#### WHAT YOU ARE ASKED TO DO
An exact reproduction of the records is required. Images must be left out.

#### RECORDS FOR THIS EXERCISE
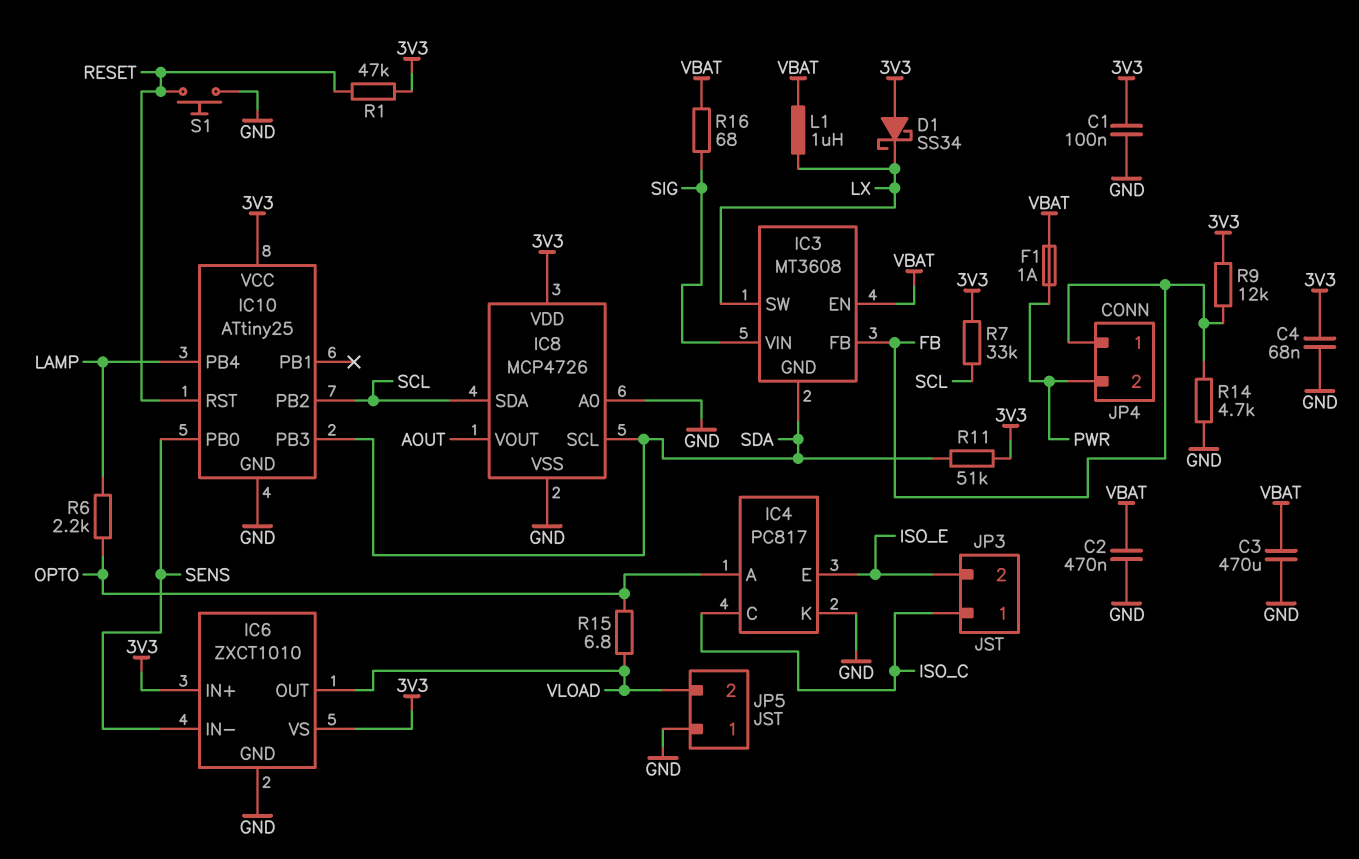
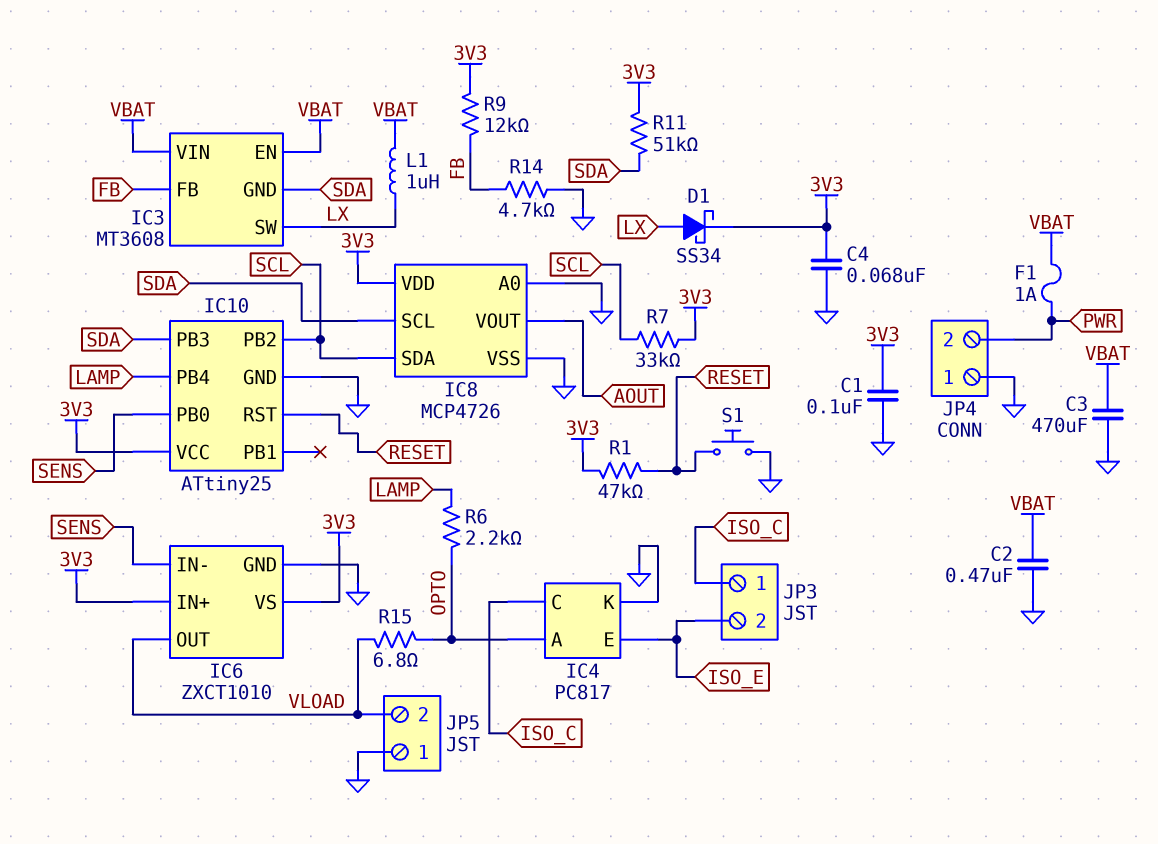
D1: schottky SS34 (A 3V3, K LX) -> schottky SS34 (A LX, K 3V3)
IC3 pin VIN: SIG -> VBAT
JP4 pin 1: FB -> GND
R16: 68 (SIG, VBAT) -> none

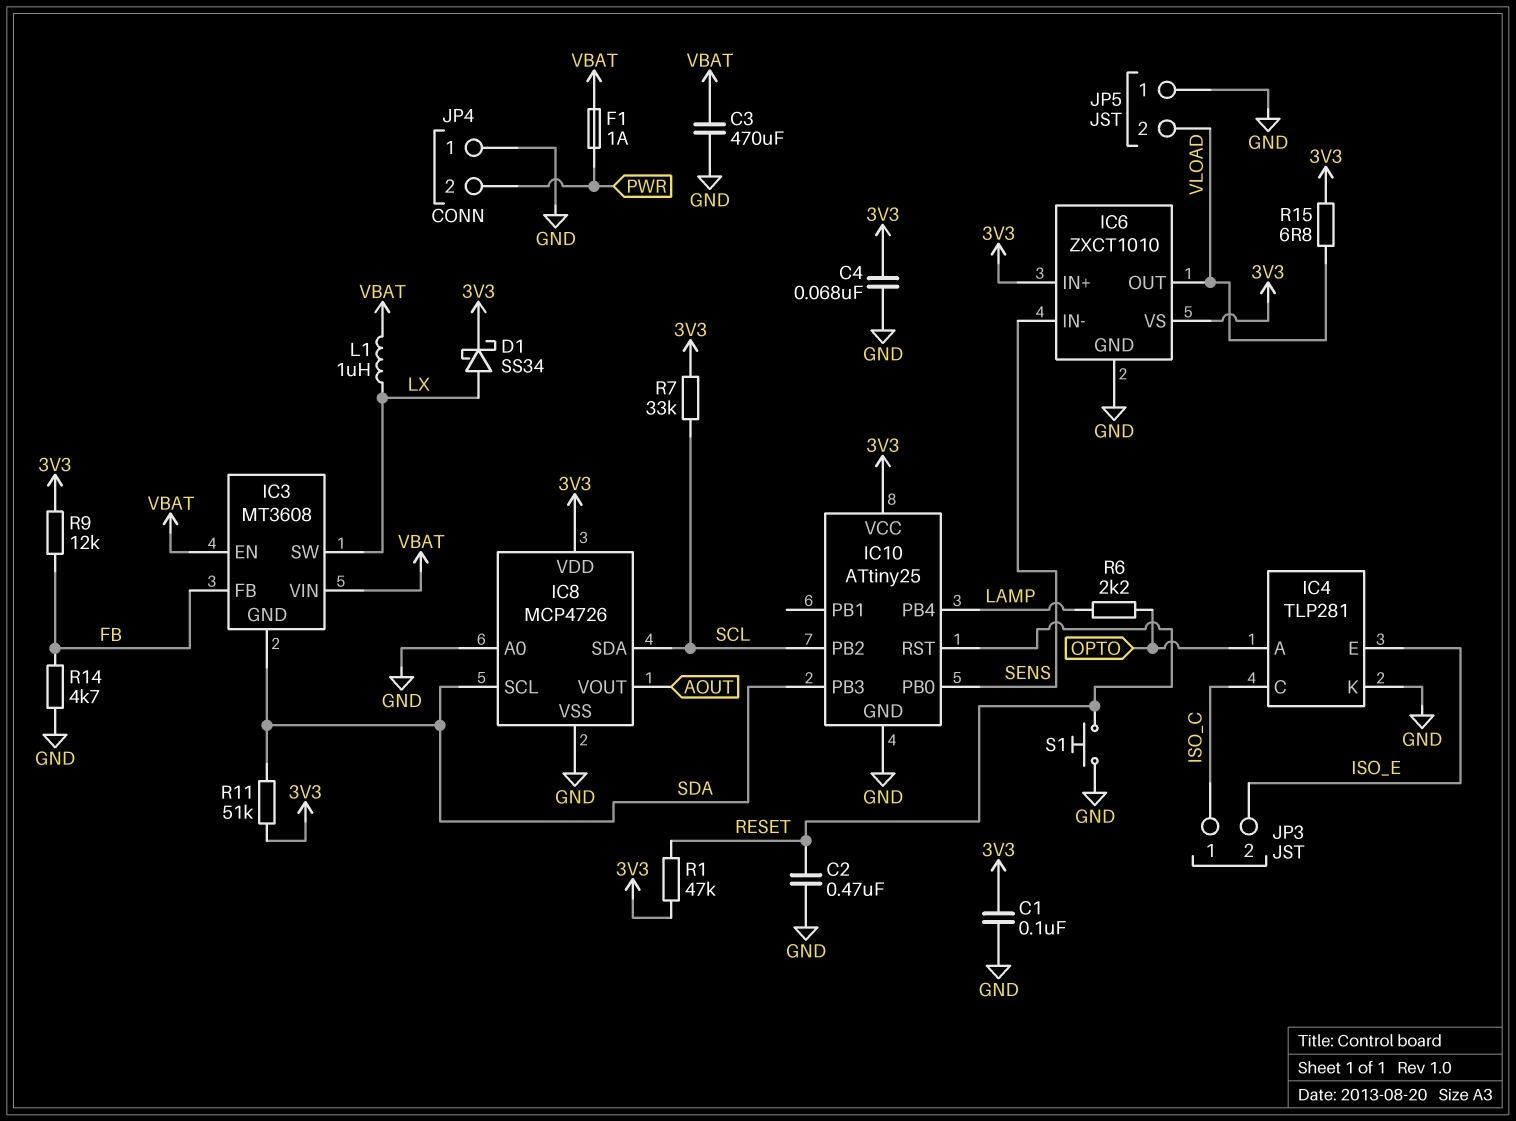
C2: 470nF (GND, VBAT) -> 470nF (GND, RESET)
IC4: PC817 -> TLP281
R15: 6.8 (OPTO, VLOAD) -> 6.8 (3V3, VLOAD)

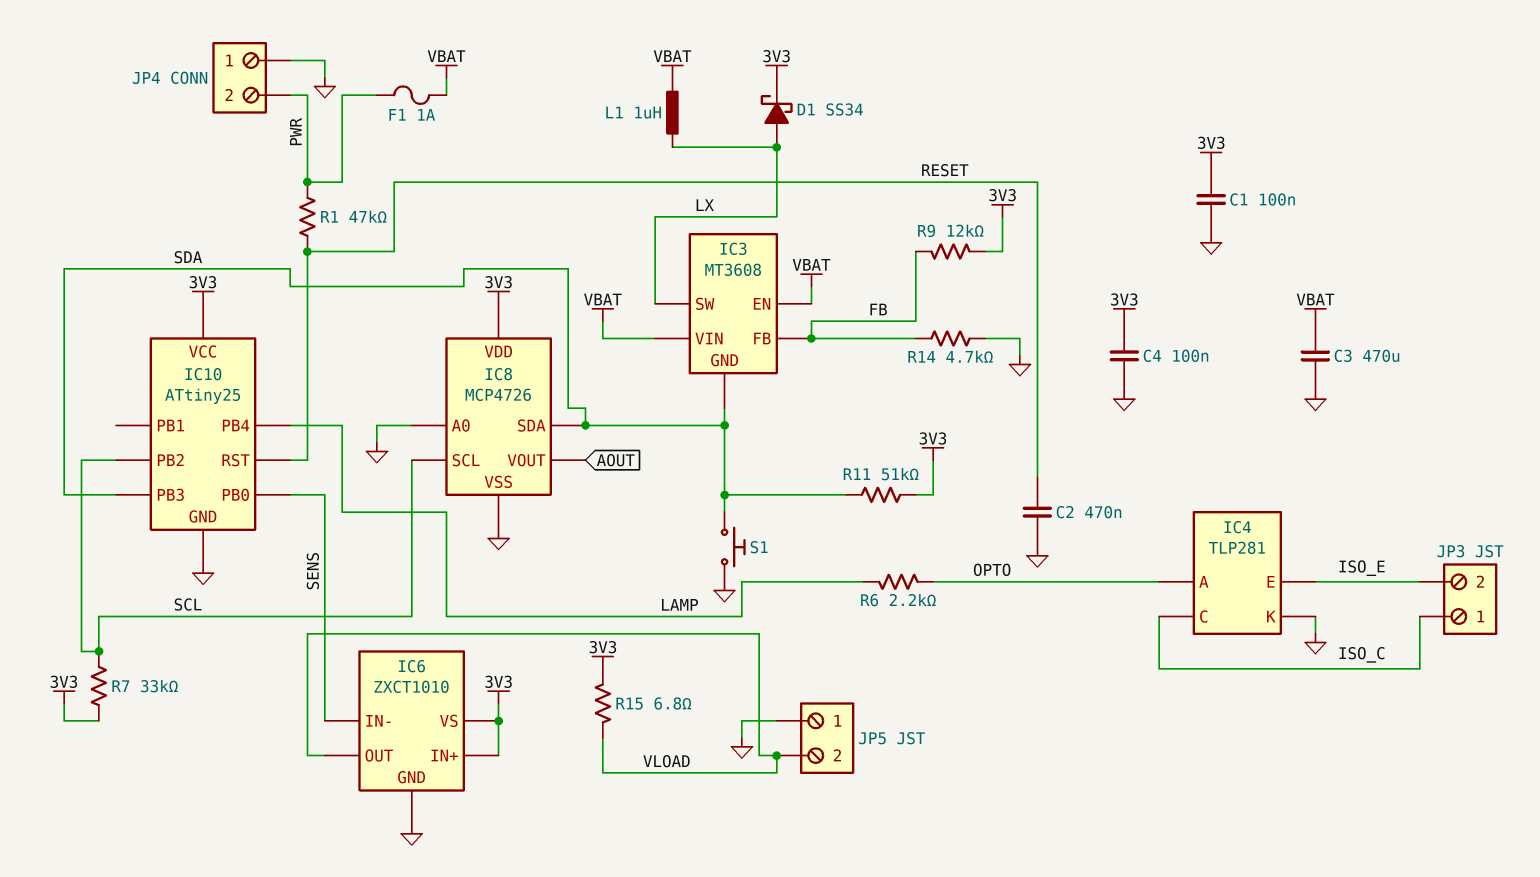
C4: 68nF (3V3, GND) -> 100nF (3V3, GND)
IC8 pin SCL: SDA -> SCL
IC8 pin SDA: SCL -> SDA
R1: 47k (3V3, RESET) -> 47k (PWR, RESET)
S1: button (GND, RESET) -> button (GND, SDA)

#### EXPECTED OUTPUT
D1: schottky SS34 (A 3V3, K LX) -> schottky SS34 (A LX, K 3V3)
IC3 pin VIN: SIG -> VBAT
JP4 pin 1: FB -> GND
R16: 68 (SIG, VBAT) -> none

C2: 470nF (GND, VBAT) -> 470nF (GND, RESET)
IC4: PC817 -> TLP281
R15: 6.8 (OPTO, VLOAD) -> 6.8 (3V3, VLOAD)

C4: 68nF (3V3, GND) -> 100nF (3V3, GND)
IC8 pin SCL: SDA -> SCL
IC8 pin SDA: SCL -> SDA
R1: 47k (3V3, RESET) -> 47k (PWR, RESET)
S1: button (GND, RESET) -> button (GND, SDA)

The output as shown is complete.